## The problem
Write down the lines exactly as they appear, from the one that contains "none -> lime round brick F9 level 1" through the final line of the records, so that both ends are kept and no pictures come along.

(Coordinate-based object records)
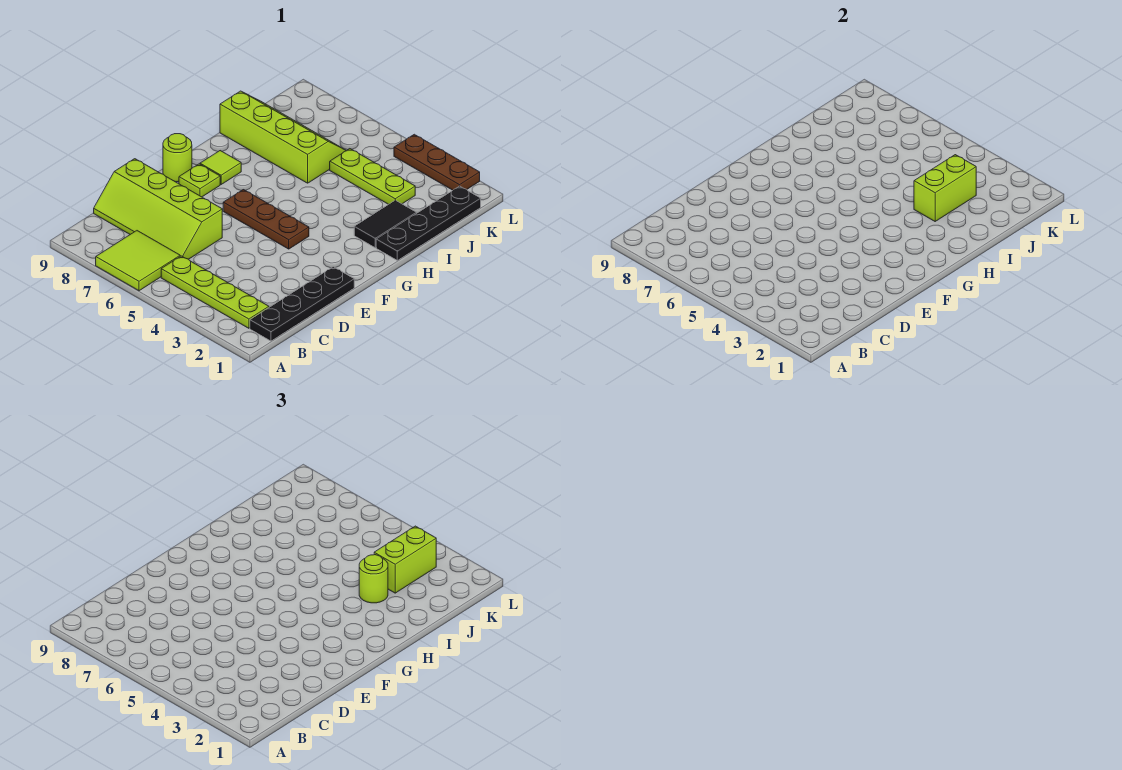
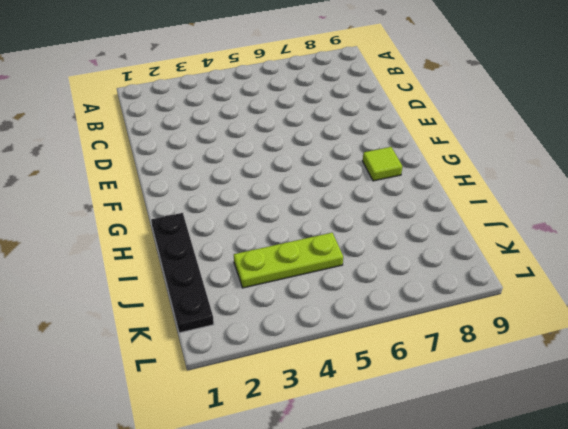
none -> lime tile A6:B7 level 1
none -> black plate B1:E1 level 1
none -> lime plate B2:B5 level 1

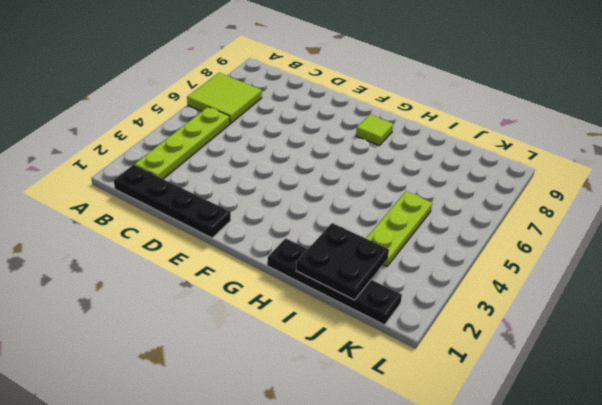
black plate I1:J2 level 2 -> none
none -> lime slope C6:D9 level 1 top D
none -> brown plate F4:F6 level 1
none -> lime plate F8 level 1

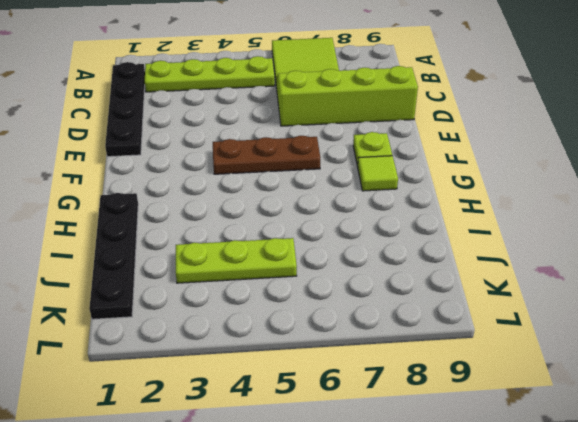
none -> lime round brick F9 level 1
none -> black tile H2:I2 level 1
none -> lime slope I6:J9 level 1 top I

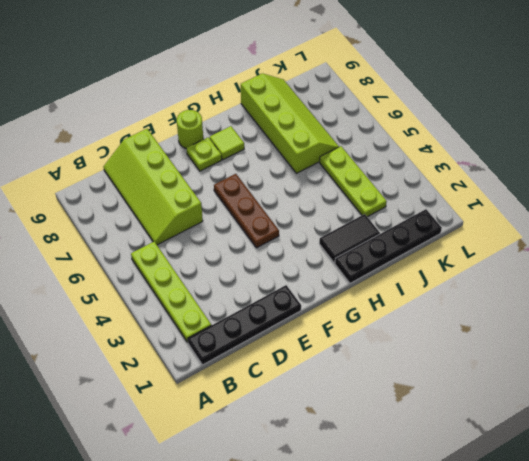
none -> lime tile A6:B7 level 1
none -> brown plate L2:L4 level 1
none -> lime brick I3:J3 level 2

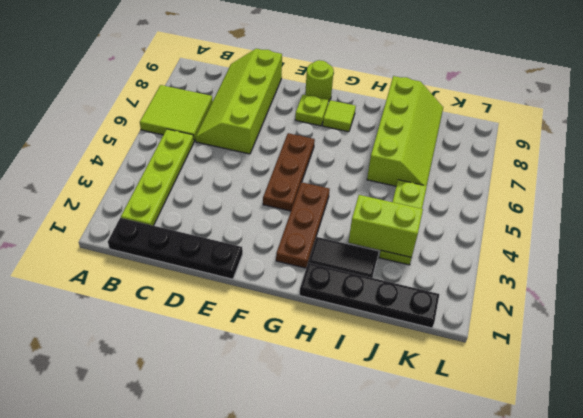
brown plate G2:G4 level 1 -> brown plate L2:L4 level 1
none -> lime round brick I3 level 3
none -> lime brick J3:K3 level 3

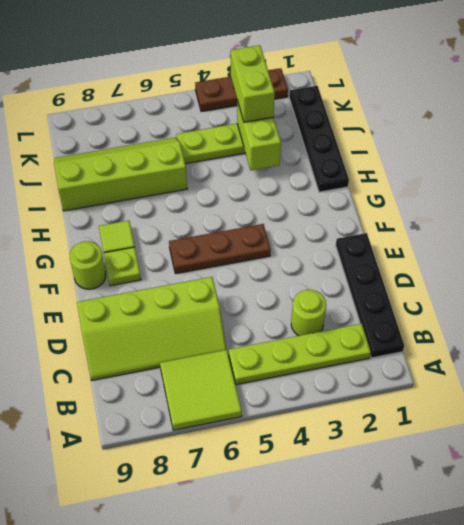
lime round brick C3 level 1 -> lime round brick I3 level 3
none -> black tile H2:I2 level 1

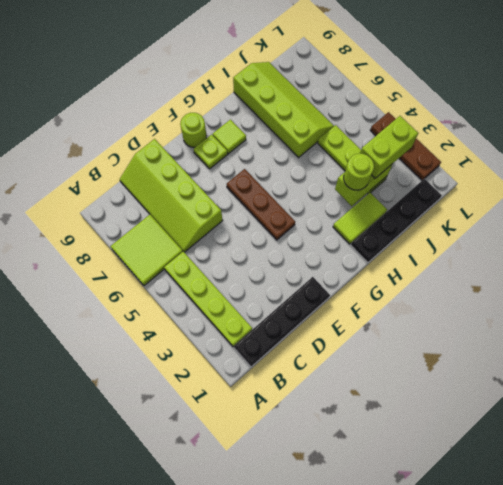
lime tile H2:I2 level 1 -> black tile H2:I2 level 1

## Exercise solution
none -> lime round brick F9 level 1
none -> black tile H2:I2 level 1
none -> lime slope I6:J9 level 1 top I

none -> lime tile A6:B7 level 1
none -> brown plate L2:L4 level 1
none -> lime brick I3:J3 level 2

brown plate G2:G4 level 1 -> brown plate L2:L4 level 1
none -> lime round brick I3 level 3
none -> lime brick J3:K3 level 3

lime round brick C3 level 1 -> lime round brick I3 level 3
none -> black tile H2:I2 level 1

lime tile H2:I2 level 1 -> black tile H2:I2 level 1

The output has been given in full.